---------- Material supplied ----------

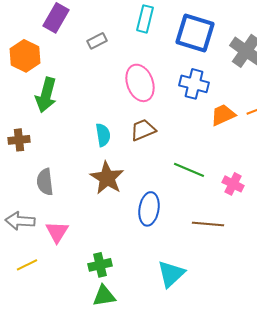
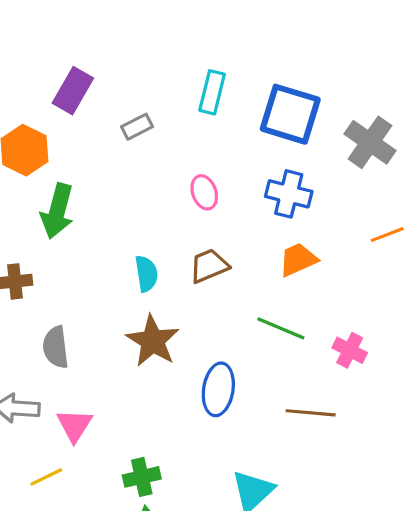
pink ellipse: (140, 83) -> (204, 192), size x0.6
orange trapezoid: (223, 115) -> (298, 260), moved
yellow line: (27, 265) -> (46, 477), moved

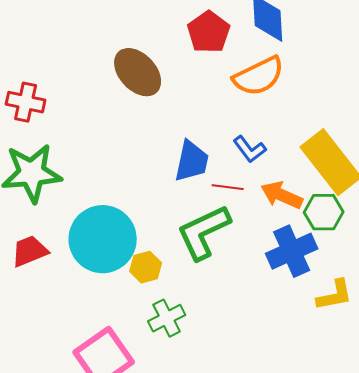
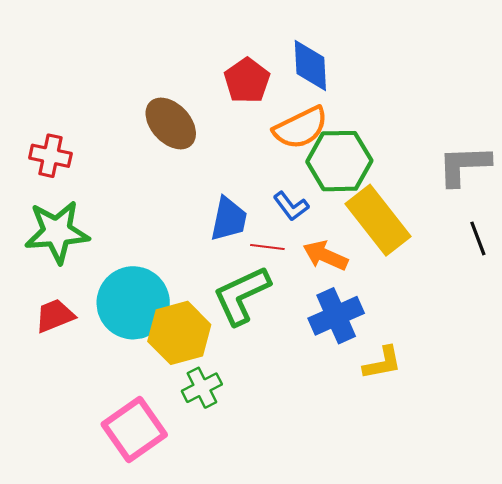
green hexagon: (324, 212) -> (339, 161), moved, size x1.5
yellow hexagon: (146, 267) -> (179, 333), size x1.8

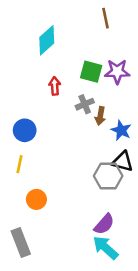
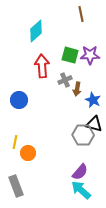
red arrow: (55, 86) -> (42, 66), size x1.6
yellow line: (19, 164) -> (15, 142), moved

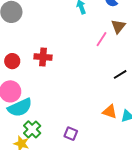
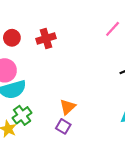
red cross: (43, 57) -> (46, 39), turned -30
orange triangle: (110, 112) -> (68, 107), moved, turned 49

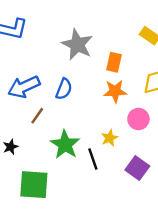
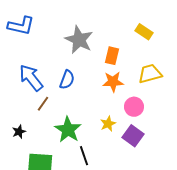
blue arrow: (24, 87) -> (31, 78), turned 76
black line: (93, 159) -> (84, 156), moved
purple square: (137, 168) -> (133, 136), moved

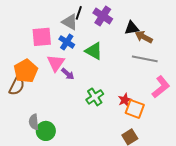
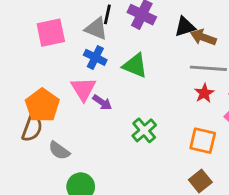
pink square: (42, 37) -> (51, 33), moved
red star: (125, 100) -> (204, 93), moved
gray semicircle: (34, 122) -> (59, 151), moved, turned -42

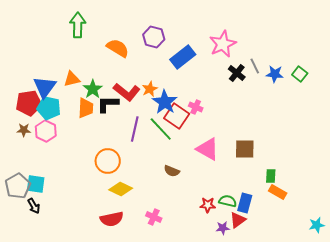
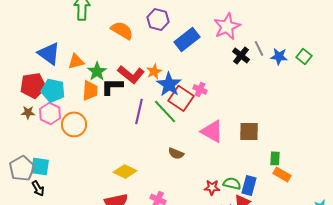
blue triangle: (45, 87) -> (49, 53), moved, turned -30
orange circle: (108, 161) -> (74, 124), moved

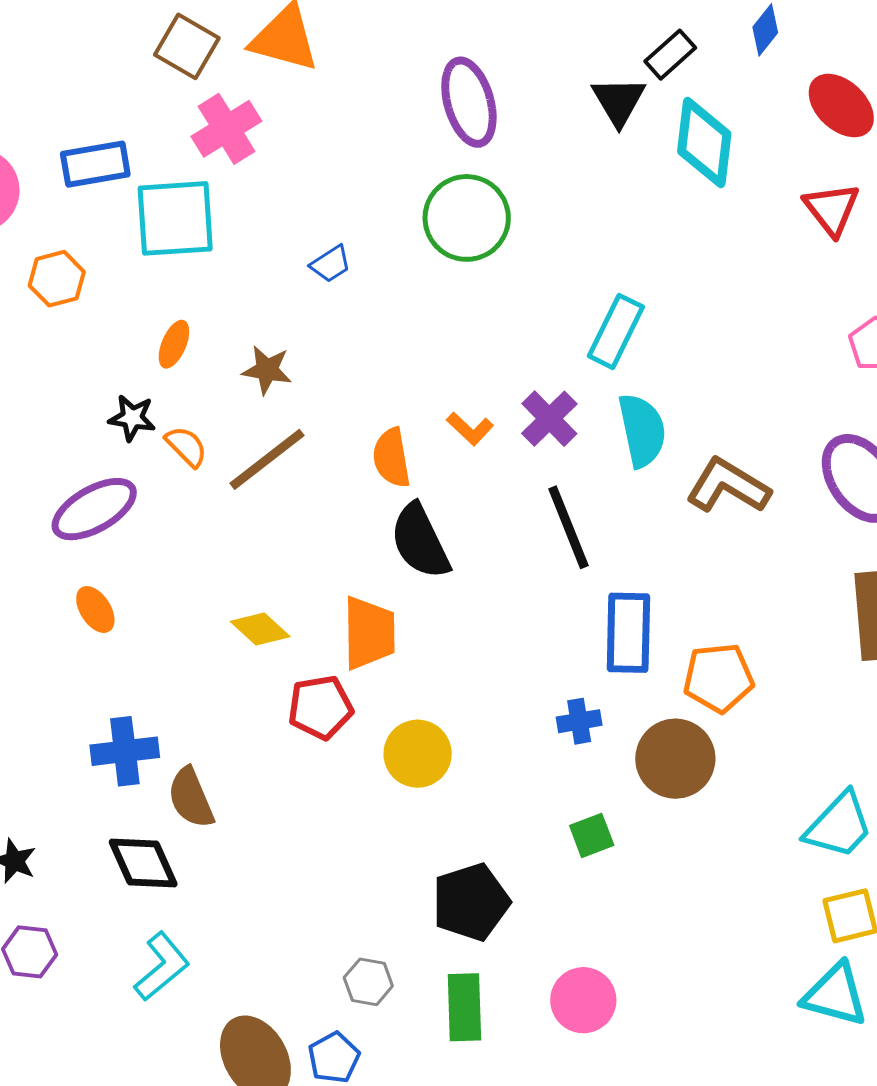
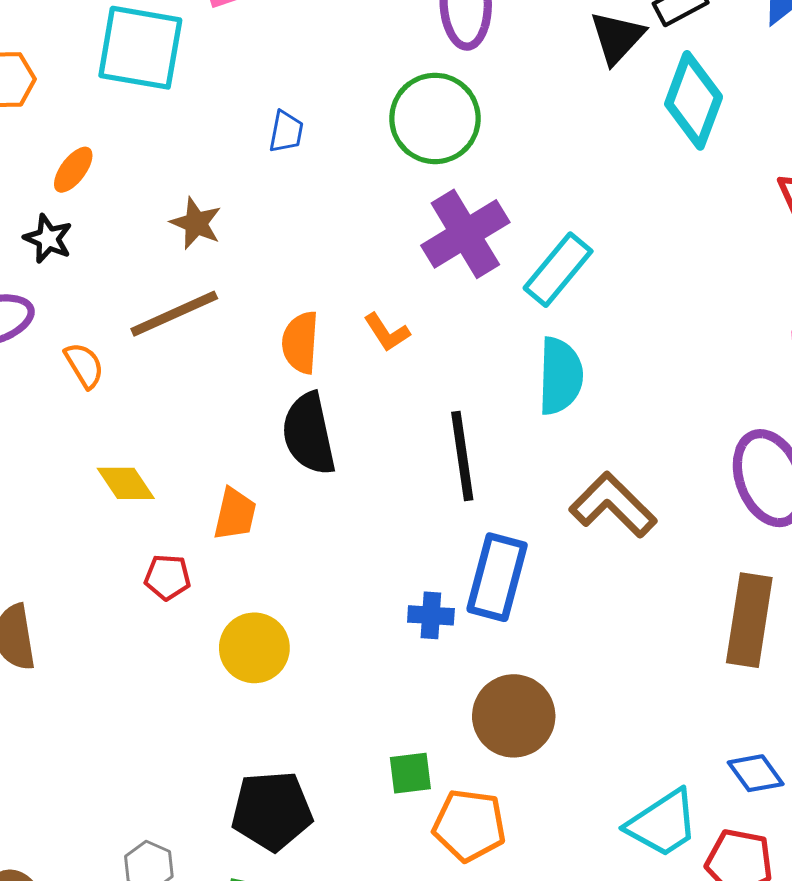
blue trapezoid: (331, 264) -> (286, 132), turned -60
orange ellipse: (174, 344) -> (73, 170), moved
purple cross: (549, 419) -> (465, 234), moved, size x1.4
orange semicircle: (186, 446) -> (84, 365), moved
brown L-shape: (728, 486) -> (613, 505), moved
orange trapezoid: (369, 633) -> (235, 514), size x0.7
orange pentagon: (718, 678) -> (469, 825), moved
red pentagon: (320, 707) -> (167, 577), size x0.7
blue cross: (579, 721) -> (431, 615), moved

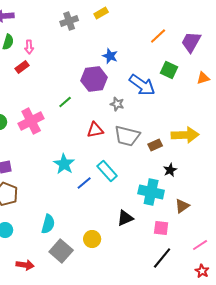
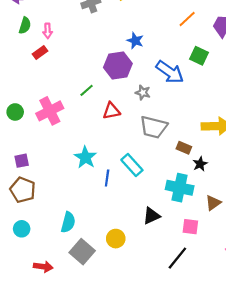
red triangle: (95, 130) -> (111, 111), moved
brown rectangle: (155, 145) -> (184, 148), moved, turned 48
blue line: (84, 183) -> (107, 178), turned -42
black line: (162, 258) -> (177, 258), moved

----------

▸ **Activity**
Set down the records above word for word, from the first line through the line containing "red arrow: (55, 86) -> (42, 66), size x1.6", both included; leave out the pictures.

▸ **Answer to the problem**
pink ellipse: (140, 83) -> (204, 192), size x0.6
orange trapezoid: (223, 115) -> (298, 260), moved
yellow line: (27, 265) -> (46, 477), moved

green hexagon: (324, 212) -> (339, 161), moved, size x1.5
yellow hexagon: (146, 267) -> (179, 333), size x1.8

red arrow: (55, 86) -> (42, 66), size x1.6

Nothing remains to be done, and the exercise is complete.